> _DATA FOR THE TASK_:
————

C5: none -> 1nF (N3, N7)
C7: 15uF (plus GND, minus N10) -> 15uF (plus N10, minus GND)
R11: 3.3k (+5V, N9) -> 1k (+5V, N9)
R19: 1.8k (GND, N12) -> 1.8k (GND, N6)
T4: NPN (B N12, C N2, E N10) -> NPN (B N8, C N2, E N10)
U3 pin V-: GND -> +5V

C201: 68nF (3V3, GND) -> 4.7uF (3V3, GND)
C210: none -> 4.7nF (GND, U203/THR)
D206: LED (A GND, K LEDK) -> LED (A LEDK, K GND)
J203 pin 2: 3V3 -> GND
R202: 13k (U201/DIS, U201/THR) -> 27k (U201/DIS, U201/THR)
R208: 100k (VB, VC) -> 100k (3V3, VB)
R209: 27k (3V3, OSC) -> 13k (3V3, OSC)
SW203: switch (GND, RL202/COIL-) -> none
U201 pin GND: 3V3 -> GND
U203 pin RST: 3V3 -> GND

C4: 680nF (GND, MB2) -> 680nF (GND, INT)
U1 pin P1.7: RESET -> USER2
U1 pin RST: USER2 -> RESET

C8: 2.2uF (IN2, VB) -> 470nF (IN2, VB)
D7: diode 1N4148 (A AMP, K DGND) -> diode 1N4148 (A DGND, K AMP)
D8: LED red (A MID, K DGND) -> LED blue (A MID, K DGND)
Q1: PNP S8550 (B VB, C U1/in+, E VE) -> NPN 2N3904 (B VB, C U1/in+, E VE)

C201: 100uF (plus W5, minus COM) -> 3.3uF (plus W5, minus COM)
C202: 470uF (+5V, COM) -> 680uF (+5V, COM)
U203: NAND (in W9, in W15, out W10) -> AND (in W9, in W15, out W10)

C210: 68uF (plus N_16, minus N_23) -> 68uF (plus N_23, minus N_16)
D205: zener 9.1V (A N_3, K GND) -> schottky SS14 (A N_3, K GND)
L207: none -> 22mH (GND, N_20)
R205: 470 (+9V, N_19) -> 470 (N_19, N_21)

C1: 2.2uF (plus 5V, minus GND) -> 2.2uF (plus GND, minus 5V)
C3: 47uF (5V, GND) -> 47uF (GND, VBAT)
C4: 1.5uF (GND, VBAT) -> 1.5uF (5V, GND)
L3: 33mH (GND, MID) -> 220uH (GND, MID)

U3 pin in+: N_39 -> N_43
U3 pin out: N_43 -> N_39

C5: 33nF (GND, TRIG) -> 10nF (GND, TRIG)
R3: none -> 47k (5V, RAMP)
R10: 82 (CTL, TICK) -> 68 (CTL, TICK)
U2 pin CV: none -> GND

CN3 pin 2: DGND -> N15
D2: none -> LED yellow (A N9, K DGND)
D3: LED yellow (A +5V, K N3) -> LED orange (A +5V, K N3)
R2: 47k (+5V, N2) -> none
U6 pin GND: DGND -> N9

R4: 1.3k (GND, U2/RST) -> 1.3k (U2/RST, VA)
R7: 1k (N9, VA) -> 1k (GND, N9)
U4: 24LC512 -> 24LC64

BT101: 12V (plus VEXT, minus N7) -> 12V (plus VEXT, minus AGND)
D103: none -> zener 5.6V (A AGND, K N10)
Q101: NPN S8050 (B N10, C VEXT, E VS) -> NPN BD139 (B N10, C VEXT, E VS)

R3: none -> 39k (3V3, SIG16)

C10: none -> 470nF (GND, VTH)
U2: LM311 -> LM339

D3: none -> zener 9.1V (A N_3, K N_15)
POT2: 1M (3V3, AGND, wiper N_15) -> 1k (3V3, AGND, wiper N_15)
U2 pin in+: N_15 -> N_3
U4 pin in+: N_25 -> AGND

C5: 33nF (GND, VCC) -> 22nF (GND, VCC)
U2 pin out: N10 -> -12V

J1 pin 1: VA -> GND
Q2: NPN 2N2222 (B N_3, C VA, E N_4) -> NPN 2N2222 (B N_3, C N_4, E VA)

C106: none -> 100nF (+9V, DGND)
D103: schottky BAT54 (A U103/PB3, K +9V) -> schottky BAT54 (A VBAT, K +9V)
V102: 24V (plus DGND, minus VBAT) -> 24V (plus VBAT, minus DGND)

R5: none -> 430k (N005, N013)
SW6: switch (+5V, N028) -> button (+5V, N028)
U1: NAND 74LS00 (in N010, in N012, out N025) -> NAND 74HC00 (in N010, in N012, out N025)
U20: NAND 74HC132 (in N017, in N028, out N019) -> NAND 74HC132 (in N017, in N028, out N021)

————

Which of the lines above hold the string "AGND"? Copy each one.

> _RESPONSE_:
BT101: 12V (plus VEXT, minus N7) -> 12V (plus VEXT, minus AGND)
D103: none -> zener 5.6V (A AGND, K N10)
POT2: 1M (3V3, AGND, wiper N_15) -> 1k (3V3, AGND, wiper N_15)
U4 pin in+: N_25 -> AGND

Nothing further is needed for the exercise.